:: WHAT TO WORK ON ::
Your reply should repeat all records verbatim and contain no images.

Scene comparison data
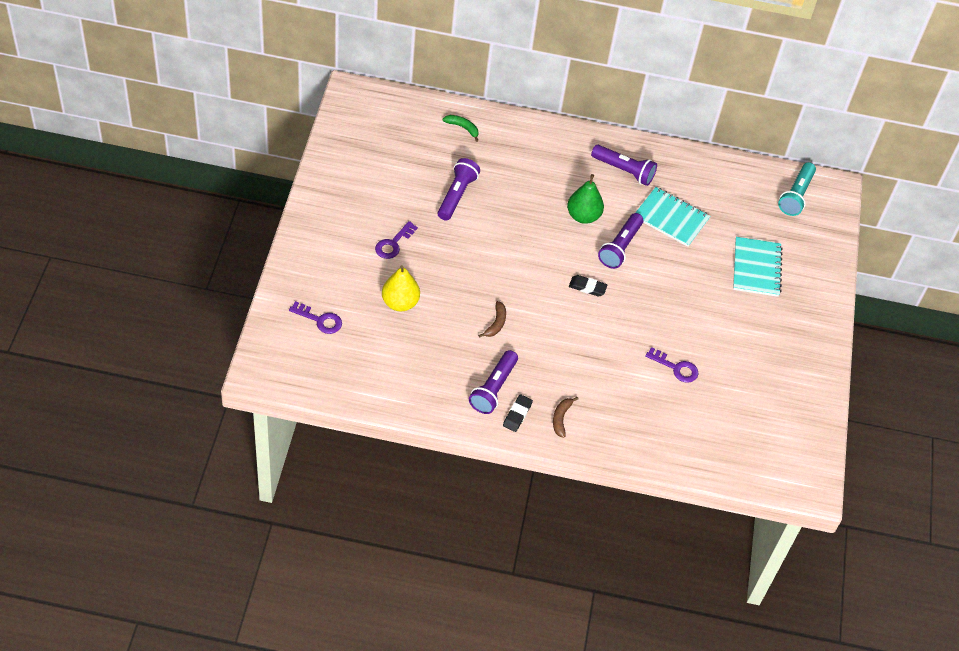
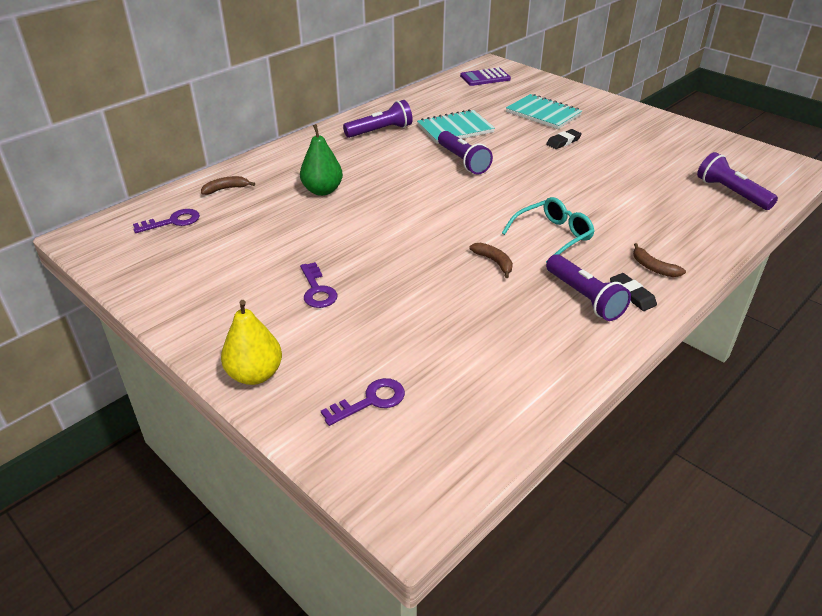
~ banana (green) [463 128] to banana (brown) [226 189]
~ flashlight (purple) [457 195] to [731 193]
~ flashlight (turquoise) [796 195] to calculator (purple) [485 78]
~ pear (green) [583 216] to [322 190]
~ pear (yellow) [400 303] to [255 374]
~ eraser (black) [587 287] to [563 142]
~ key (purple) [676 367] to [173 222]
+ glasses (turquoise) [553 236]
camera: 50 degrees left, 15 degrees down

:: YOUR SOLUTION ::
~ banana (green) [463 128] to banana (brown) [226 189]
~ flashlight (purple) [457 195] to [731 193]
~ flashlight (turquoise) [796 195] to calculator (purple) [485 78]
~ pear (green) [583 216] to [322 190]
~ pear (yellow) [400 303] to [255 374]
~ eraser (black) [587 287] to [563 142]
~ key (purple) [676 367] to [173 222]
+ glasses (turquoise) [553 236]
camera: 50 degrees left, 15 degrees down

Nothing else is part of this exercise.